What the exercise asks: For each line below that contains the word "ball", return that line.

Data records:
----------

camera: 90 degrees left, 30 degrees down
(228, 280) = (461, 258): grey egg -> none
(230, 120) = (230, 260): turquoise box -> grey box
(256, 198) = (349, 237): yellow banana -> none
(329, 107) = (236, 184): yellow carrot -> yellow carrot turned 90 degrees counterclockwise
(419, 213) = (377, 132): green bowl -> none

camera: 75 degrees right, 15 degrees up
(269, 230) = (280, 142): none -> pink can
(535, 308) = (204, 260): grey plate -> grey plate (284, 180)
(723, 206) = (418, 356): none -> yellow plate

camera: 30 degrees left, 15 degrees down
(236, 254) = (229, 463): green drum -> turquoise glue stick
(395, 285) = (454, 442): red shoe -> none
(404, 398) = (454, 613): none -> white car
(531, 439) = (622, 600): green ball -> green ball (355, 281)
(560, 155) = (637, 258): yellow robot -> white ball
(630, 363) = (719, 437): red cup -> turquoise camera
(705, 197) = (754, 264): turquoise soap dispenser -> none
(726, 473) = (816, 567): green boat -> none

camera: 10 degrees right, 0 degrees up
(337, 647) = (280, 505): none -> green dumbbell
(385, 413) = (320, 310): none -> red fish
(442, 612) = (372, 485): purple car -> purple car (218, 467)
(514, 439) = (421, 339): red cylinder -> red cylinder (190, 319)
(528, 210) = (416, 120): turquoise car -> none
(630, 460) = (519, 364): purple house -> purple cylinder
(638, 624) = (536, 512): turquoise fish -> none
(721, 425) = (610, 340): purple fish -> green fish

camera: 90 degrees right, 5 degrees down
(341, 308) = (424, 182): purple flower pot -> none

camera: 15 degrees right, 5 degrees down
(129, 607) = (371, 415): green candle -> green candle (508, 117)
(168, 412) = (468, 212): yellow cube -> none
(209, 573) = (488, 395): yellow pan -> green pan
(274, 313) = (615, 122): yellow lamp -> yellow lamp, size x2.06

----------

Task response:
(531, 439) = (622, 600): green ball -> green ball (355, 281)
(560, 155) = (637, 258): yellow robot -> white ball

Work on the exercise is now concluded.